[SUPPLIED DATA]

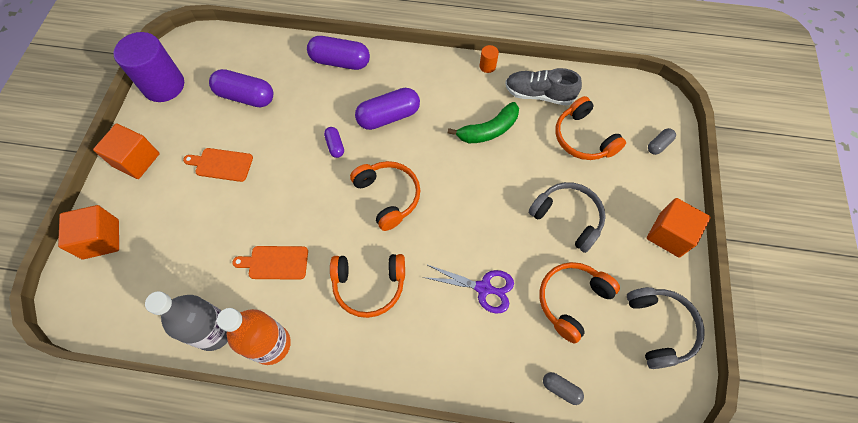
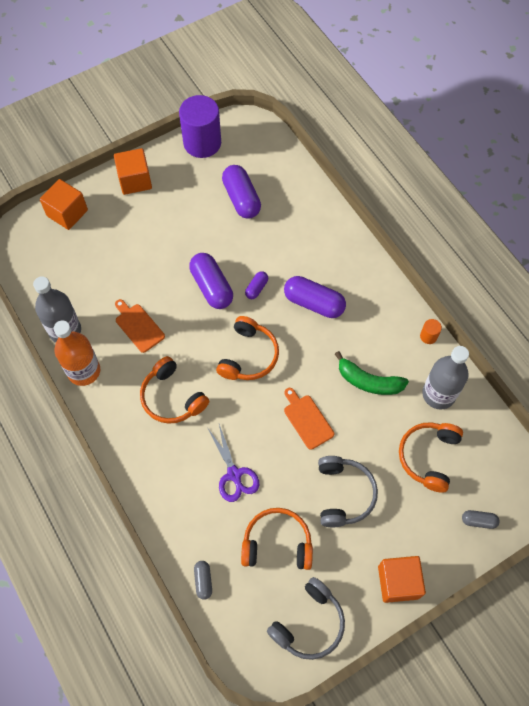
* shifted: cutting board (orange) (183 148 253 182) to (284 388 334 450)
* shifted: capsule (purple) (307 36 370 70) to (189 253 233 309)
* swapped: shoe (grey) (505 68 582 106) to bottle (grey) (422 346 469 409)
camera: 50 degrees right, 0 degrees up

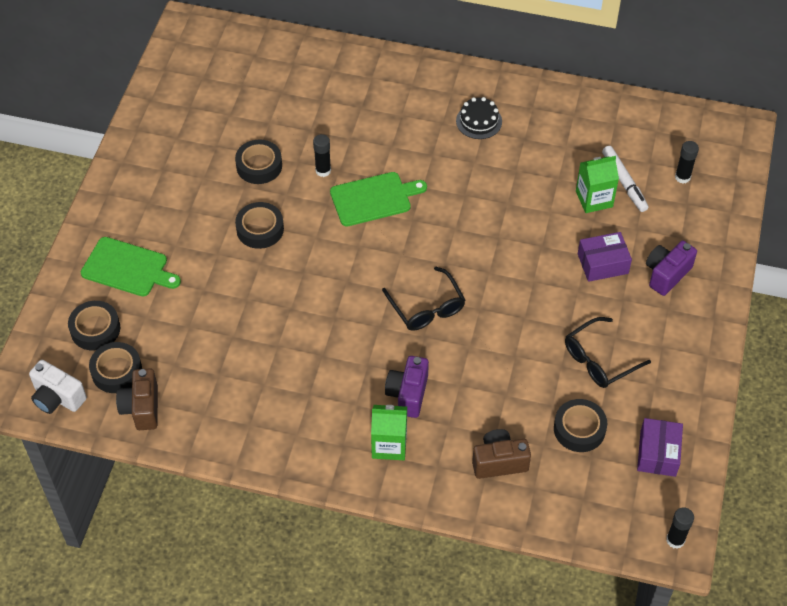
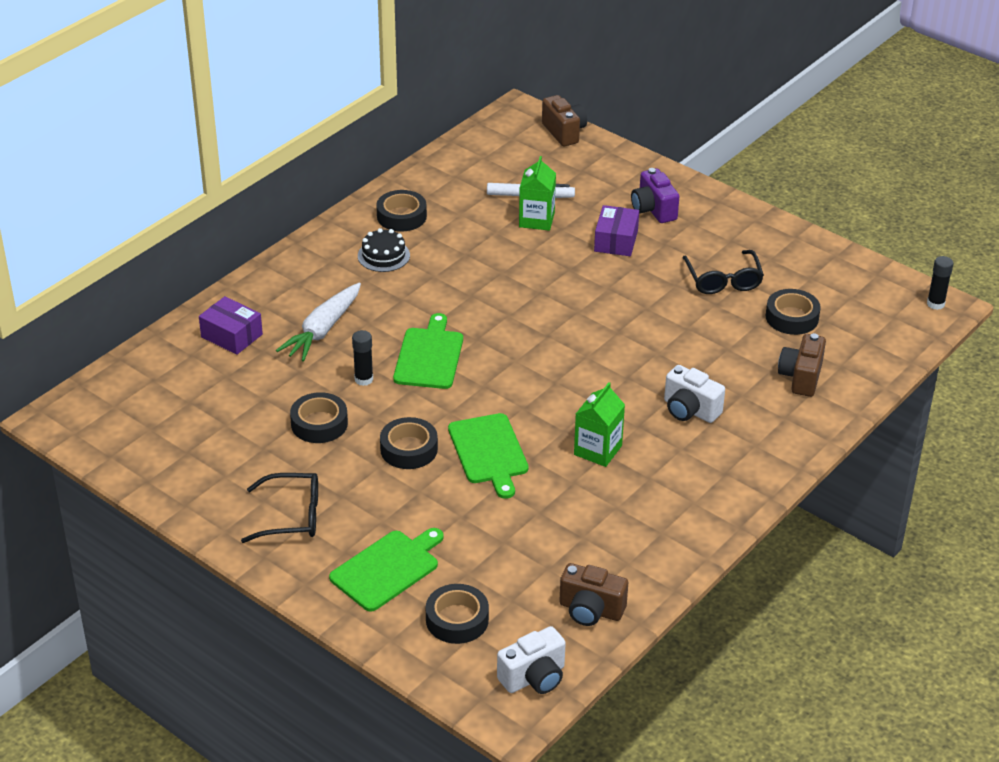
* shifted: tape (black) (89 342 142 393) to (376 190 427 232)
* shifted: carton (green) (371 405 407 460) to (574 382 625 467)
* shifted: glasses (black) (382 267 465 331) to (241 473 318 543)
* repainted: camera (purple) (385 356 429 418) to camera (white) (664 365 725 423)
* shifted: box (purple) (637 418 683 477) to (199 296 263 355)
* gone: glue stick (black) (675 141 699 183)
* new: carrot (white) (276 283 361 361)
* new: cutting board (green) (448 413 529 499)
* new: camera (brown) (542 95 587 146)
camera: 65 degrees left, 15 degrees down

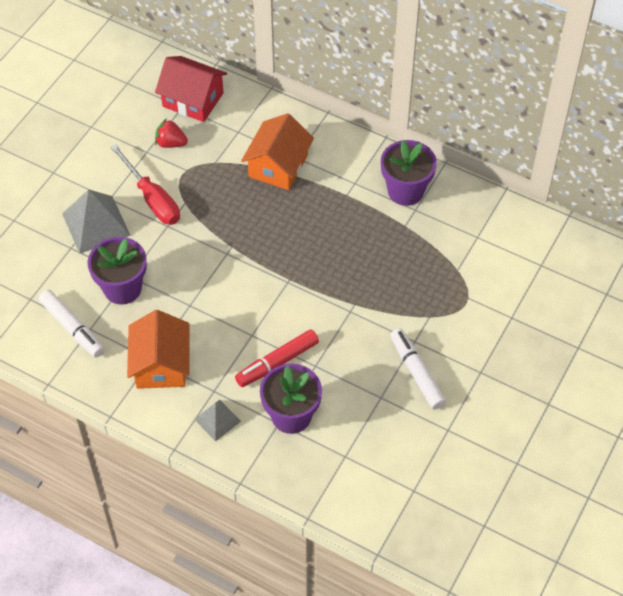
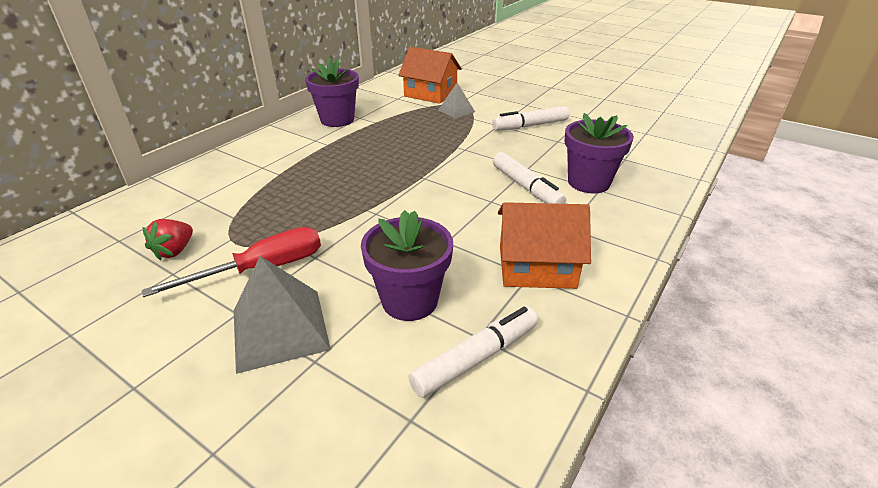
* gone: house (red) (155 56 227 122)
* shifted: pyramid (grey) (194 400 241 441) to (438 83 475 119)
* repainted: marker (red) (235 329 319 387) to marker (white) (493 152 566 204)
* shifted: house (orange) (241 113 314 190) to (398 47 462 104)
camera: 85 degrees left, 20 degrees down

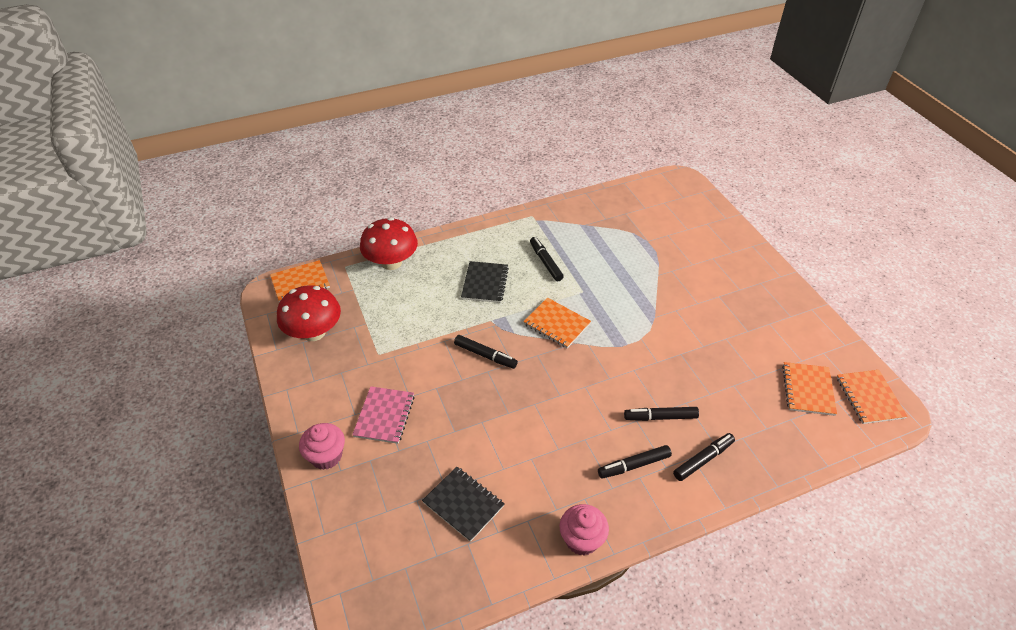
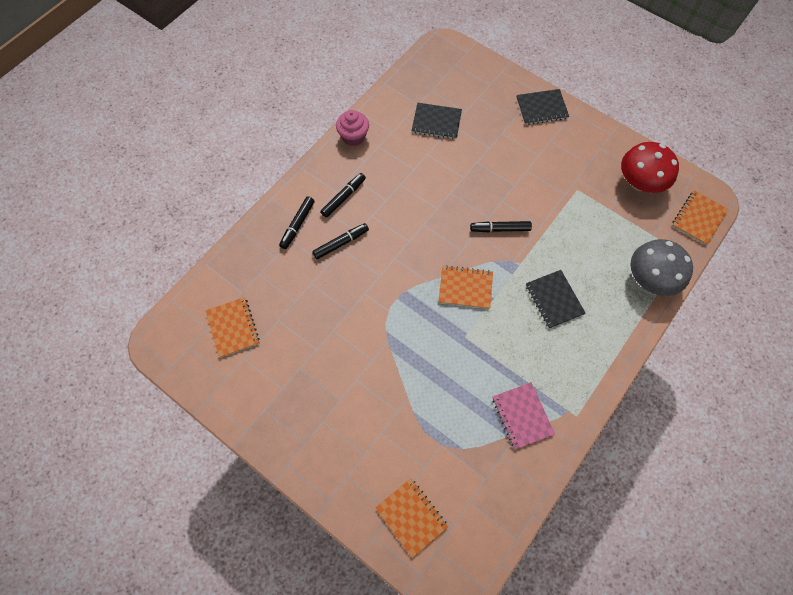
* swapped: cupcake (pink) (299 423 345 470) to notebook (black) (516 89 569 125)
* shifted: notebook (pink) (352 386 415 444) to (492 382 555 450)
* repainted: mushroom (red) (360 217 418 270) to mushroom (grey) (630 239 693 296)
* gone: marker (black) (530 237 564 281)
* shifted: notebook (orange) (837 370 908 424) to (375 478 448 558)
camera: 150 degrees right, 20 degrees up

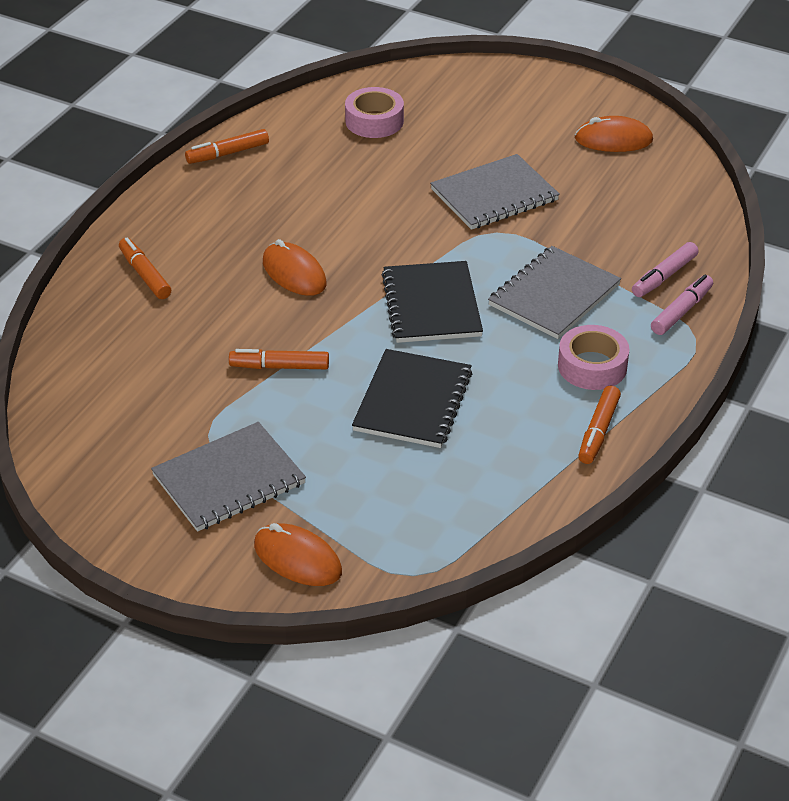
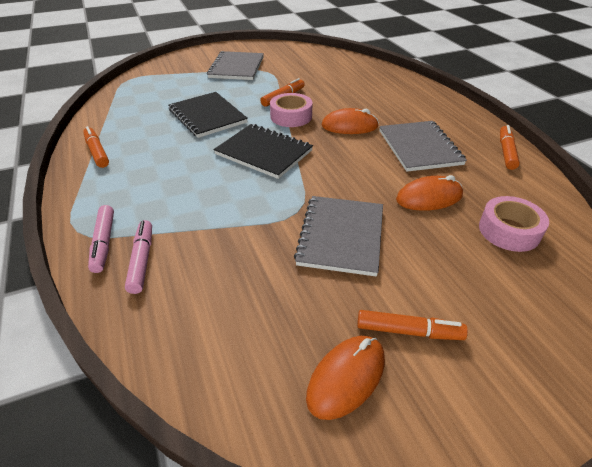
* shifted: marker (orange) (119 237 171 299) to (357 310 468 340)
* shifted: mouse (orange) (254 523 342 586) to (396 175 463 211)
* shifted: notebook (grey) (488 246 621 339) to (379 121 467 172)
* shifted: tape (pink) (558 325 630 390) to (270 93 313 127)
camera: 130 degrees right, 0 degrees up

[/SUPPLIED DATA]

GOAL OF THE EXERCISE:
A word-for-word repeat of the lines from the line with "89 569 125)" to the last line of the data, both ends included and pictures left out, is all that should appear.

EXPECTED ANSWER:
* swapped: cupcake (pink) (299 423 345 470) to notebook (black) (516 89 569 125)
* shifted: notebook (pink) (352 386 415 444) to (492 382 555 450)
* repainted: mushroom (red) (360 217 418 270) to mushroom (grey) (630 239 693 296)
* gone: marker (black) (530 237 564 281)
* shifted: notebook (orange) (837 370 908 424) to (375 478 448 558)
camera: 150 degrees right, 20 degrees up

* shifted: marker (orange) (119 237 171 299) to (357 310 468 340)
* shifted: mouse (orange) (254 523 342 586) to (396 175 463 211)
* shifted: notebook (grey) (488 246 621 339) to (379 121 467 172)
* shifted: tape (pink) (558 325 630 390) to (270 93 313 127)
camera: 130 degrees right, 0 degrees up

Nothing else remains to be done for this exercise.